[Object tracking records]
====
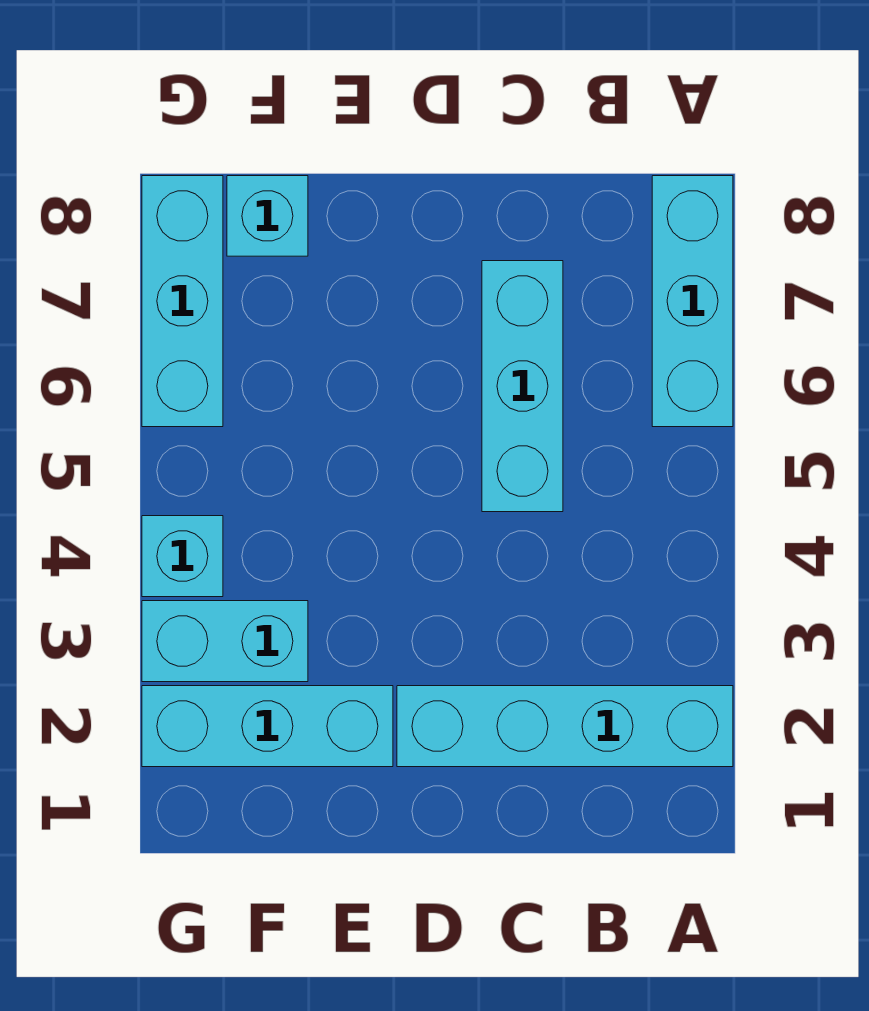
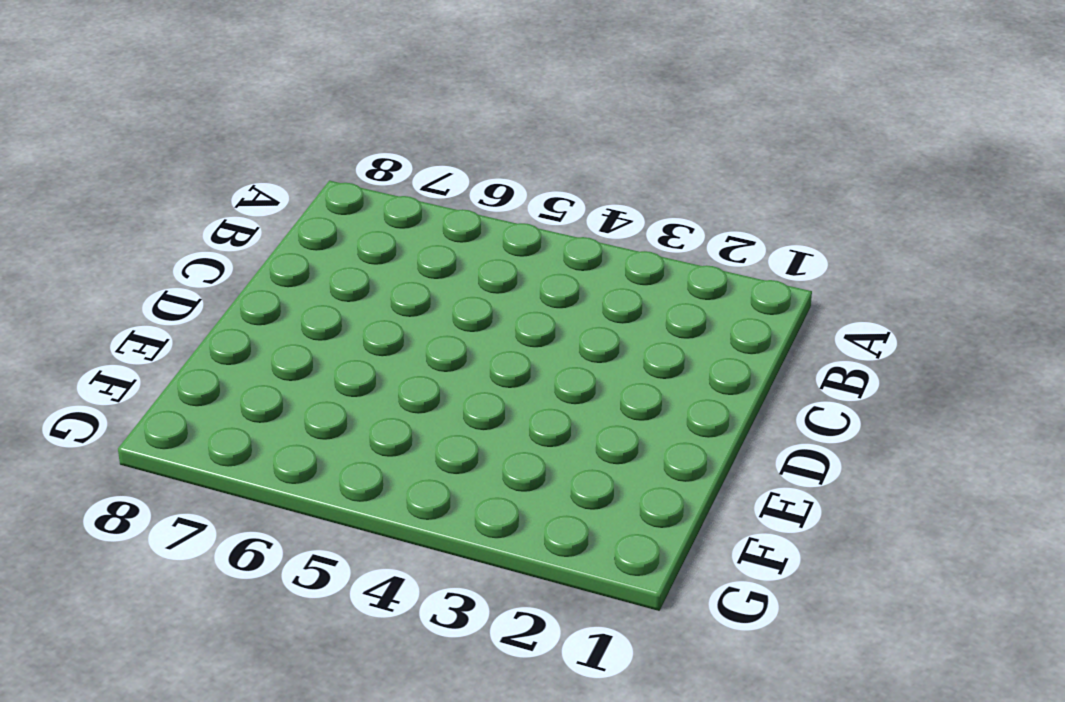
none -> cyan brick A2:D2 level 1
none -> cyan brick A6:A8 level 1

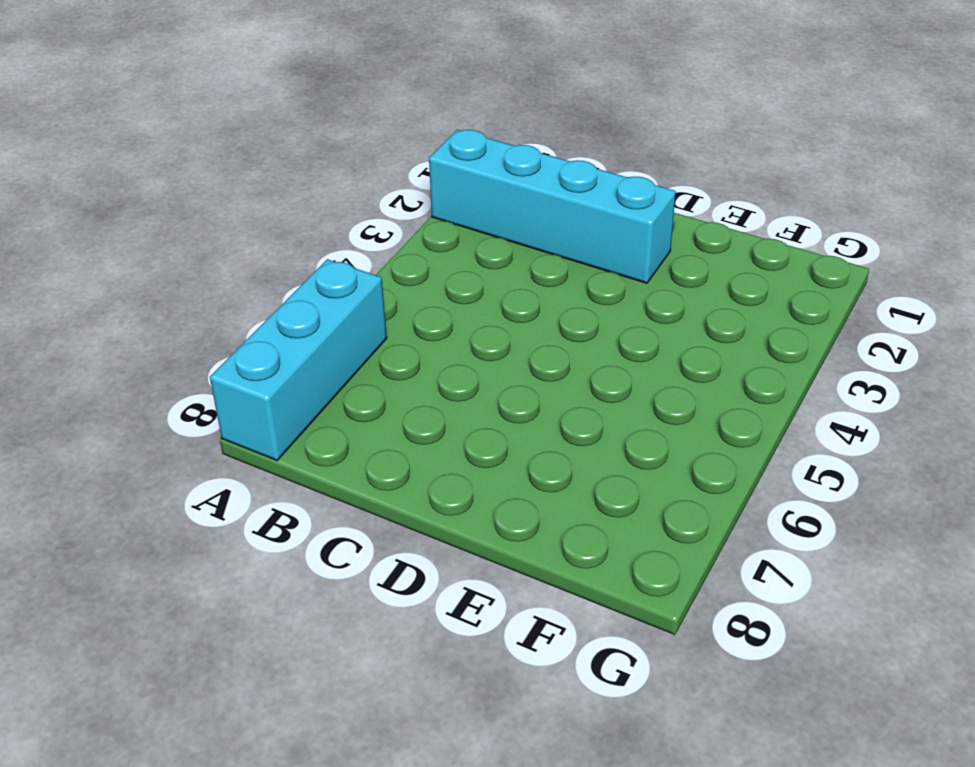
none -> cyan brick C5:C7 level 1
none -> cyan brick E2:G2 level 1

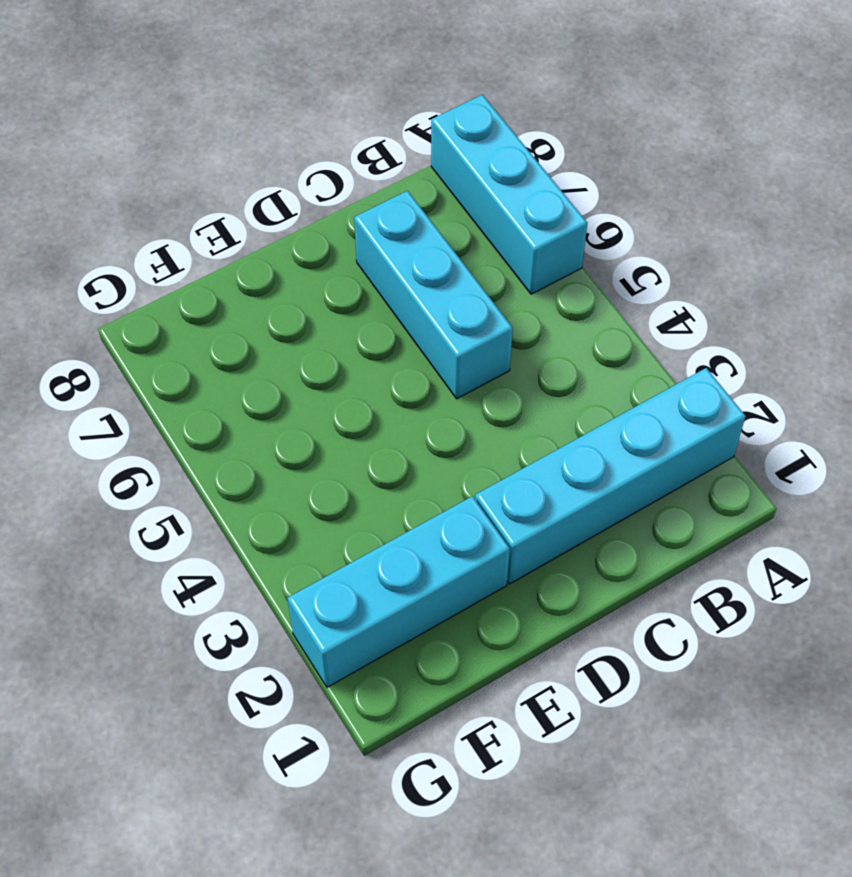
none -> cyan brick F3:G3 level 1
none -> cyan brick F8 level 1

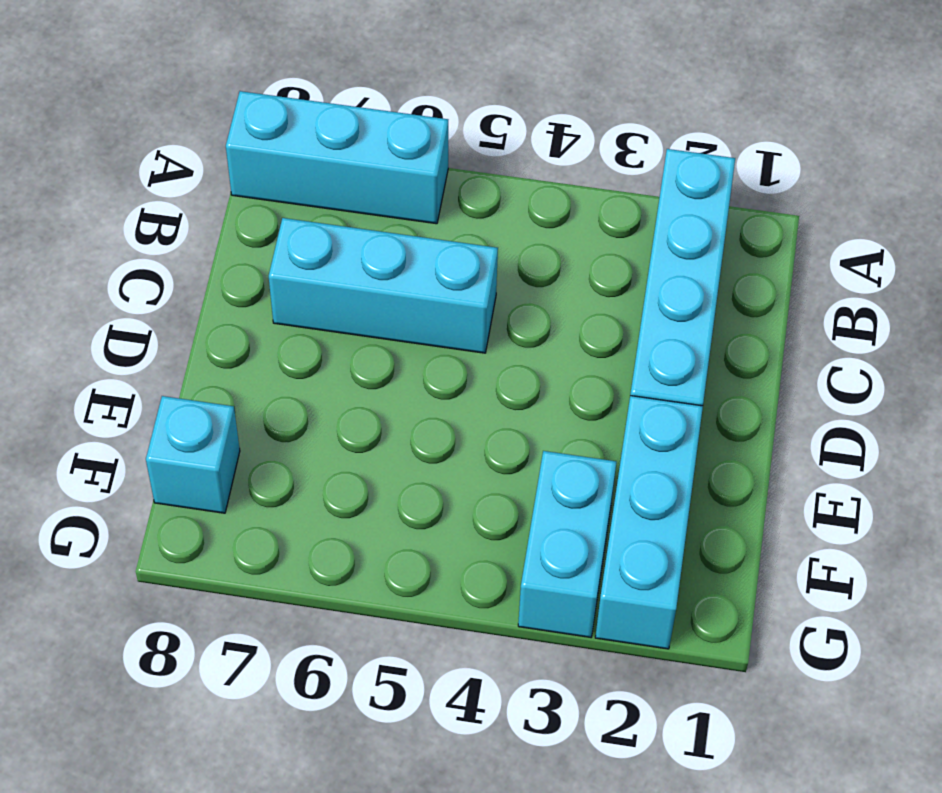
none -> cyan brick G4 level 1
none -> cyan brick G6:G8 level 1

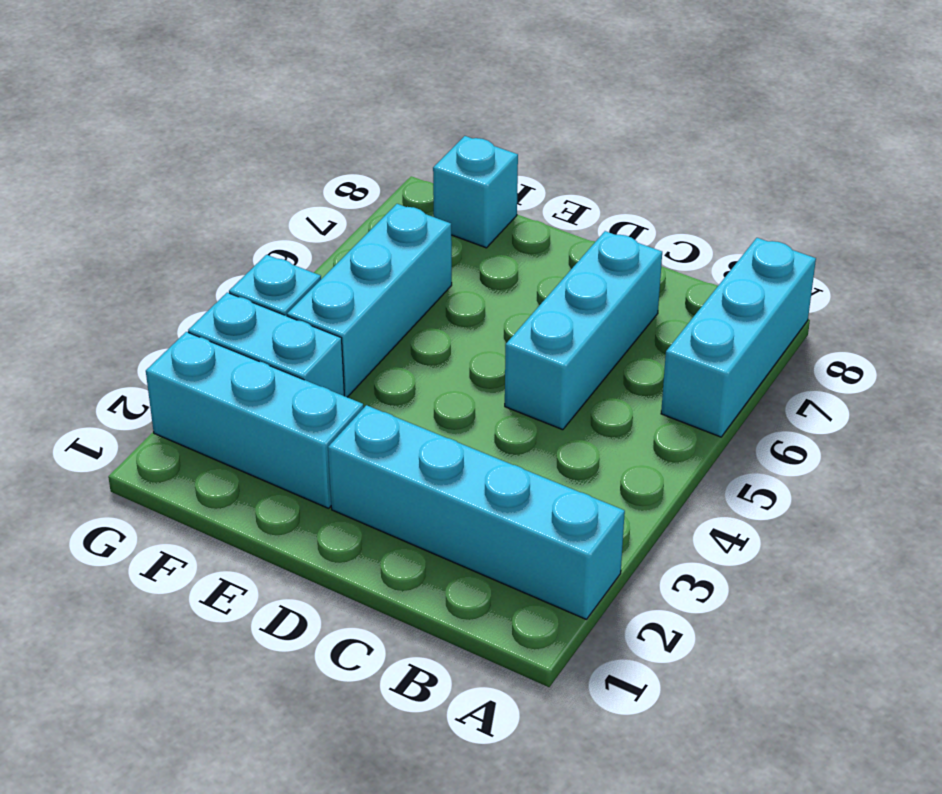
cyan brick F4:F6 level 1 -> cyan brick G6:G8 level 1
====
* Problem to work on *
Write out the line that contains "none -> cyan brick F3:G3 level 1" and every line after it to the end of the data, exactly as they stand. Omit the pictures.

* Response to this exercise *
none -> cyan brick F3:G3 level 1
none -> cyan brick F8 level 1

none -> cyan brick G4 level 1
none -> cyan brick G6:G8 level 1

cyan brick F4:F6 level 1 -> cyan brick G6:G8 level 1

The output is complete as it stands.